Leaving out all pictures, write out word for word the lines from the one containing "black trapezoid: rotated 63 degrees clockwise" to the end of the data below.

Input data below:

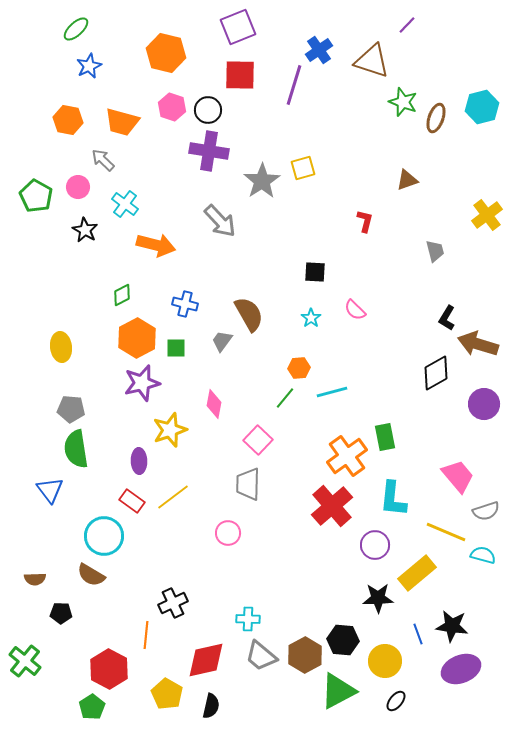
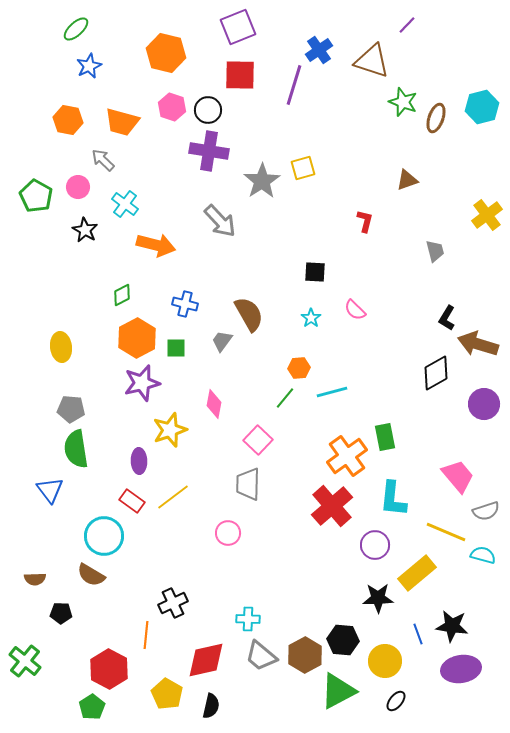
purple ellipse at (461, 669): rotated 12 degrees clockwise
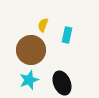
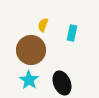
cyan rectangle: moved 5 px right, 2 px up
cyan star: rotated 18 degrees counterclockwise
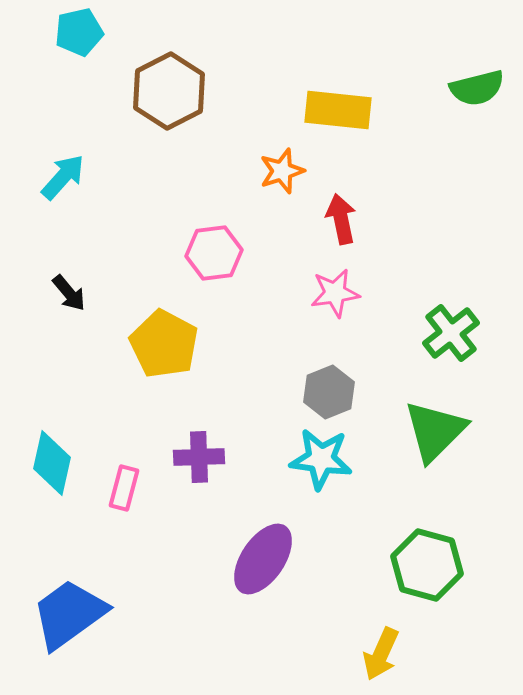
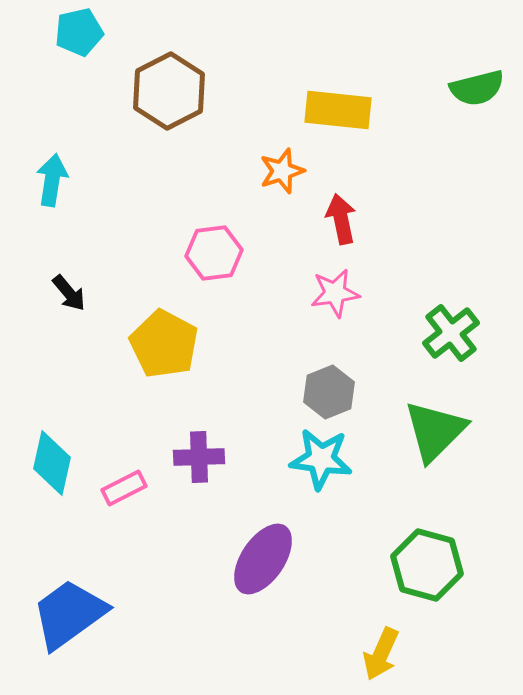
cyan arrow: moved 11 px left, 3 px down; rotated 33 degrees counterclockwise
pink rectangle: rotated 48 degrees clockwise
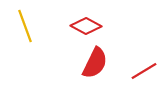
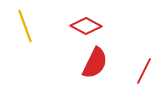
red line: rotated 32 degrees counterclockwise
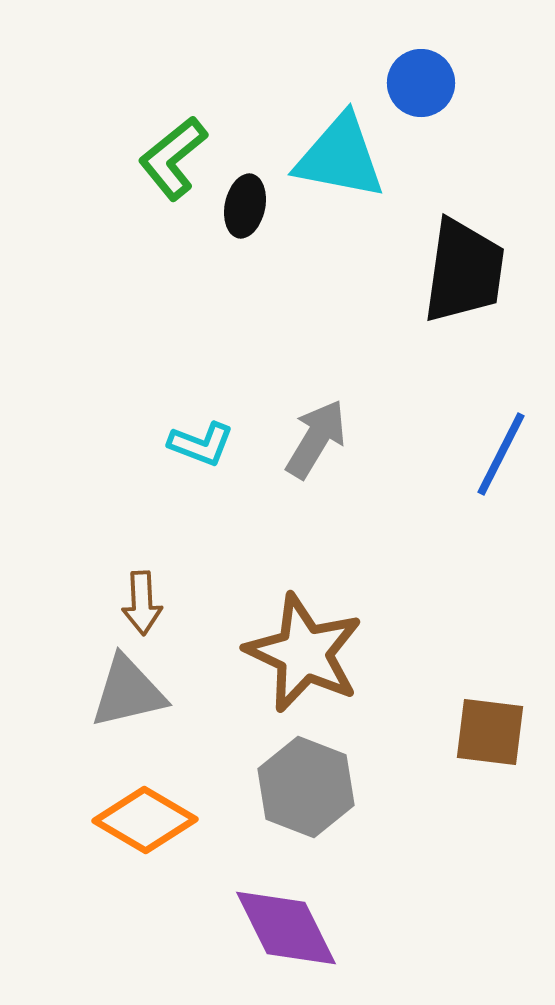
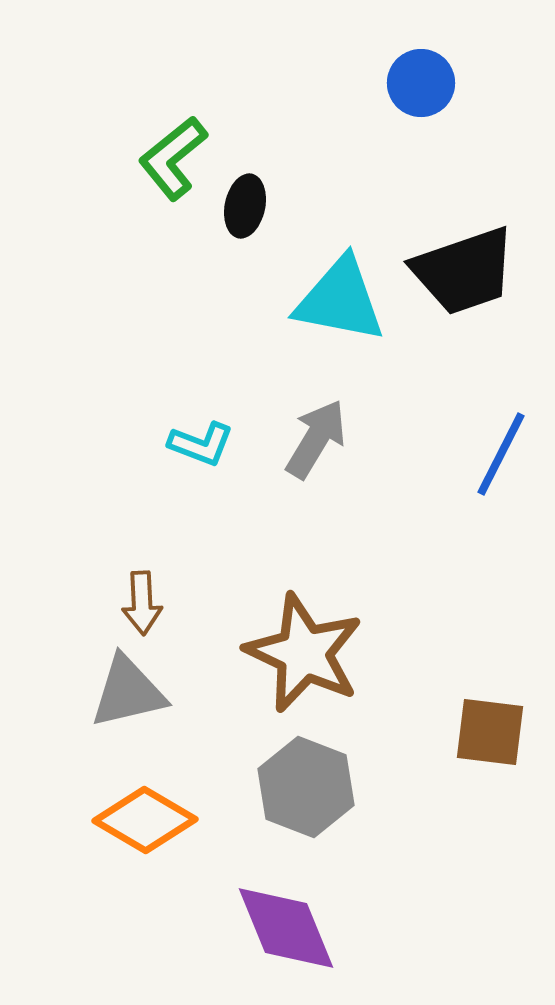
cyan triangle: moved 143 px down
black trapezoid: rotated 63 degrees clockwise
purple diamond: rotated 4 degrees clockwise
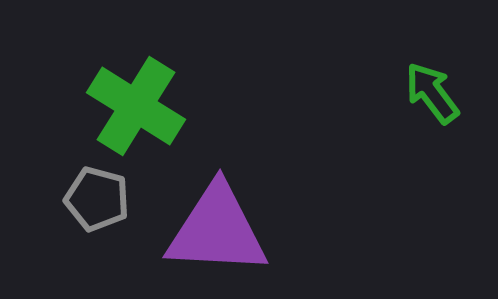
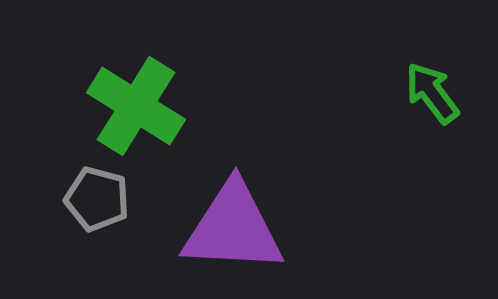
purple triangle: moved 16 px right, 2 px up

End of Input data.

Answer to this exercise:
black trapezoid: rotated 63 degrees clockwise
purple diamond: rotated 4 degrees clockwise
purple triangle: moved 16 px right, 2 px up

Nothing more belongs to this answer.